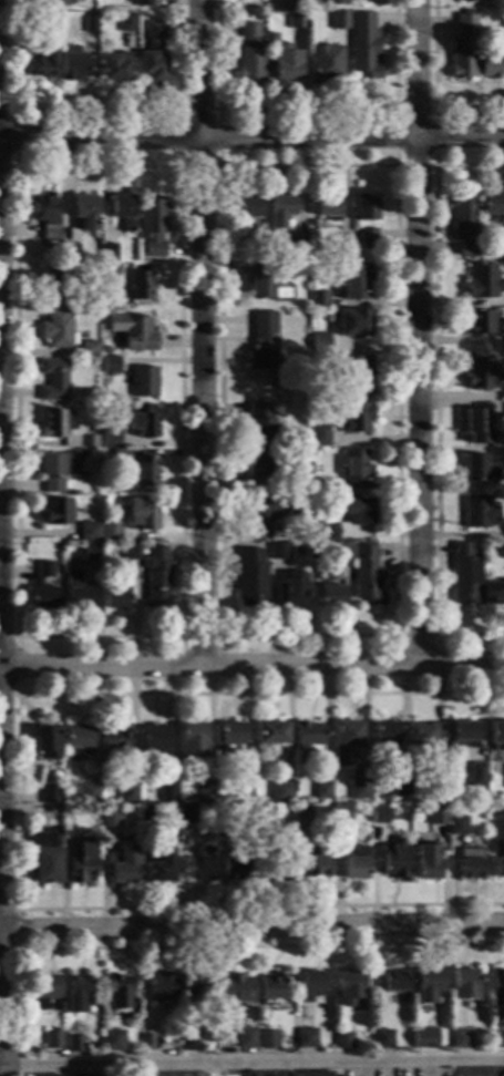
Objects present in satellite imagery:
building: (337, 1)
building: (470, 1)
building: (55, 3)
building: (142, 3)
building: (295, 5)
building: (295, 21)
building: (338, 21)
building: (502, 22)
building: (125, 23)
building: (88, 25)
building: (363, 48)
building: (463, 49)
building: (151, 54)
building: (42, 55)
building: (249, 55)
building: (490, 63)
building: (323, 65)
building: (70, 66)
building: (111, 70)
building: (285, 70)
road: (251, 139)
building: (326, 206)
building: (491, 208)
building: (83, 212)
building: (280, 212)
building: (121, 213)
building: (43, 216)
building: (247, 217)
building: (364, 220)
building: (151, 225)
building: (464, 225)
building: (296, 249)
building: (339, 252)
building: (501, 252)
building: (67, 253)
building: (106, 253)
building: (106, 272)
building: (56, 282)
building: (354, 283)
building: (266, 284)
building: (482, 284)
building: (139, 287)
building: (317, 300)
building: (86, 304)
building: (477, 323)
building: (354, 324)
building: (54, 330)
road: (417, 331)
road: (200, 332)
building: (133, 333)
building: (503, 342)
building: (262, 343)
building: (319, 345)
building: (86, 350)
building: (103, 351)
building: (108, 366)
building: (476, 376)
building: (352, 377)
building: (51, 381)
building: (142, 383)
building: (274, 387)
building: (354, 419)
building: (140, 422)
building: (475, 423)
building: (258, 424)
building: (64, 431)
building: (318, 437)
building: (109, 440)
building: (297, 456)
building: (118, 457)
building: (355, 470)
building: (476, 470)
building: (260, 471)
building: (142, 472)
building: (54, 473)
building: (356, 512)
building: (53, 514)
building: (264, 515)
building: (141, 517)
building: (481, 517)
building: (87, 532)
building: (108, 533)
building: (323, 533)
building: (502, 551)
building: (276, 552)
building: (341, 552)
building: (127, 553)
building: (89, 554)
building: (42, 570)
building: (462, 576)
building: (365, 578)
building: (154, 579)
building: (249, 580)
building: (74, 593)
building: (289, 593)
building: (493, 594)
building: (329, 596)
building: (39, 597)
building: (112, 599)
road: (252, 664)
building: (269, 734)
building: (462, 736)
building: (383, 737)
building: (495, 737)
building: (229, 738)
building: (306, 738)
building: (422, 738)
building: (76, 740)
building: (343, 741)
building: (153, 743)
building: (191, 743)
building: (111, 744)
building: (44, 745)
building: (245, 769)
building: (474, 776)
building: (357, 789)
building: (397, 790)
building: (320, 792)
building: (203, 793)
building: (279, 793)
building: (88, 794)
building: (166, 794)
building: (126, 795)
building: (49, 797)
building: (299, 813)
building: (339, 814)
building: (436, 814)
building: (146, 815)
building: (219, 815)
building: (261, 815)
building: (184, 816)
building: (502, 816)
building: (376, 817)
building: (108, 818)
building: (455, 827)
building: (440, 840)
building: (43, 858)
building: (392, 860)
building: (81, 864)
building: (469, 865)
building: (354, 866)
building: (122, 867)
building: (160, 867)
building: (314, 867)
building: (233, 868)
building: (498, 869)
road: (0, 870)
building: (199, 870)
building: (425, 870)
building: (277, 872)
road: (252, 931)
building: (394, 982)
building: (307, 986)
building: (462, 986)
building: (426, 987)
building: (191, 988)
building: (346, 988)
building: (158, 989)
building: (269, 989)
building: (496, 989)
building: (237, 990)
building: (43, 991)
building: (74, 993)
building: (117, 993)
building: (244, 1039)
building: (419, 1039)
building: (303, 1040)
building: (459, 1040)
building: (495, 1040)
building: (111, 1041)
building: (267, 1041)
building: (381, 1041)
building: (51, 1042)
building: (341, 1042)
building: (145, 1043)
building: (186, 1044)
building: (72, 1046)
road: (252, 1061)
road: (494, 1067)
road: (458, 1068)
building: (313, 1074)
building: (45, 1075)
building: (90, 1075)
building: (181, 1075)
building: (270, 1075)

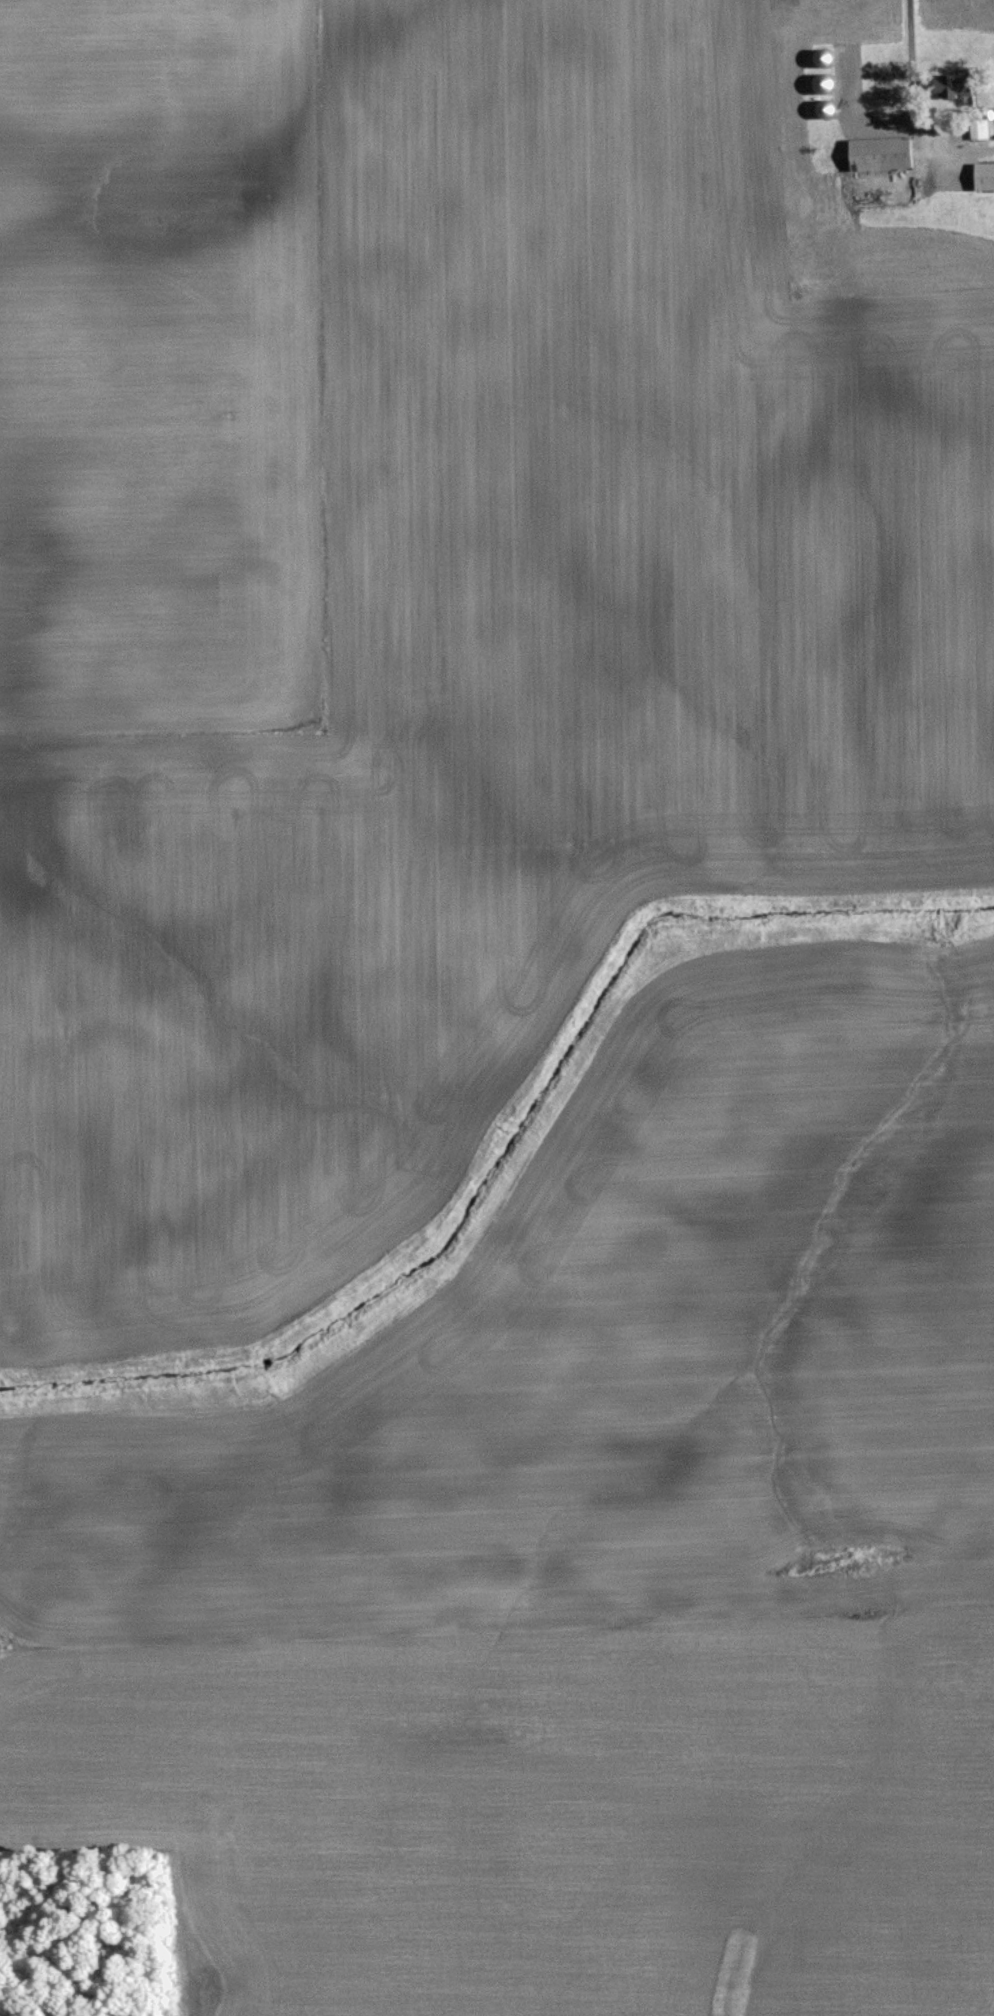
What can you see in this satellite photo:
building: (827, 57)
building: (826, 83)
building: (965, 88)
road: (916, 106)
building: (828, 109)
building: (888, 154)
building: (987, 177)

- _What the exercise asks_
Give back each entry verbatim but drop its pictures.

- _Answer to this exercise_
Objects present in satellite imagery:
building: (337, 1)
building: (470, 1)
building: (55, 3)
building: (142, 3)
building: (295, 5)
building: (295, 21)
building: (338, 21)
building: (502, 22)
building: (125, 23)
building: (88, 25)
building: (363, 48)
building: (463, 49)
building: (151, 54)
building: (42, 55)
building: (249, 55)
building: (490, 63)
building: (323, 65)
building: (70, 66)
building: (111, 70)
building: (285, 70)
road: (251, 139)
building: (326, 206)
building: (491, 208)
building: (83, 212)
building: (280, 212)
building: (121, 213)
building: (43, 216)
building: (247, 217)
building: (364, 220)
building: (151, 225)
building: (464, 225)
building: (296, 249)
building: (339, 252)
building: (501, 252)
building: (67, 253)
building: (106, 253)
building: (106, 272)
building: (56, 282)
building: (354, 283)
building: (266, 284)
building: (482, 284)
building: (139, 287)
building: (317, 300)
building: (86, 304)
building: (477, 323)
building: (354, 324)
building: (54, 330)
road: (417, 331)
road: (200, 332)
building: (133, 333)
building: (503, 342)
building: (262, 343)
building: (319, 345)
building: (86, 350)
building: (103, 351)
building: (108, 366)
building: (476, 376)
building: (352, 377)
building: (51, 381)
building: (142, 383)
building: (274, 387)
building: (354, 419)
building: (140, 422)
building: (475, 423)
building: (258, 424)
building: (64, 431)
building: (318, 437)
building: (109, 440)
building: (297, 456)
building: (118, 457)
building: (355, 470)
building: (476, 470)
building: (260, 471)
building: (142, 472)
building: (54, 473)
building: (356, 512)
building: (53, 514)
building: (264, 515)
building: (141, 517)
building: (481, 517)
building: (87, 532)
building: (108, 533)
building: (323, 533)
building: (502, 551)
building: (276, 552)
building: (341, 552)
building: (127, 553)
building: (89, 554)
building: (42, 570)
building: (462, 576)
building: (365, 578)
building: (154, 579)
building: (249, 580)
building: (74, 593)
building: (289, 593)
building: (493, 594)
building: (329, 596)
building: (39, 597)
building: (112, 599)
road: (252, 664)
building: (269, 734)
building: (462, 736)
building: (383, 737)
building: (495, 737)
building: (229, 738)
building: (306, 738)
building: (422, 738)
building: (76, 740)
building: (343, 741)
building: (153, 743)
building: (191, 743)
building: (111, 744)
building: (44, 745)
building: (245, 769)
building: (474, 776)
building: (357, 789)
building: (397, 790)
building: (320, 792)
building: (203, 793)
building: (279, 793)
building: (88, 794)
building: (166, 794)
building: (126, 795)
building: (49, 797)
building: (299, 813)
building: (339, 814)
building: (436, 814)
building: (146, 815)
building: (219, 815)
building: (261, 815)
building: (184, 816)
building: (502, 816)
building: (376, 817)
building: (108, 818)
building: (455, 827)
building: (440, 840)
building: (43, 858)
building: (392, 860)
building: (81, 864)
building: (469, 865)
building: (354, 866)
building: (122, 867)
building: (160, 867)
building: (314, 867)
building: (233, 868)
building: (498, 869)
road: (0, 870)
building: (199, 870)
building: (425, 870)
building: (277, 872)
road: (252, 931)
building: (394, 982)
building: (307, 986)
building: (462, 986)
building: (426, 987)
building: (191, 988)
building: (346, 988)
building: (158, 989)
building: (269, 989)
building: (496, 989)
building: (237, 990)
building: (43, 991)
building: (74, 993)
building: (117, 993)
building: (244, 1039)
building: (419, 1039)
building: (303, 1040)
building: (459, 1040)
building: (495, 1040)
building: (111, 1041)
building: (267, 1041)
building: (381, 1041)
building: (51, 1042)
building: (341, 1042)
building: (145, 1043)
building: (186, 1044)
building: (72, 1046)
road: (252, 1061)
road: (494, 1067)
road: (458, 1068)
building: (313, 1074)
building: (45, 1075)
building: (90, 1075)
building: (181, 1075)
building: (270, 1075)

What can you see in this satellite photo:
building: (827, 57)
building: (826, 83)
building: (965, 88)
road: (916, 106)
building: (828, 109)
building: (888, 154)
building: (987, 177)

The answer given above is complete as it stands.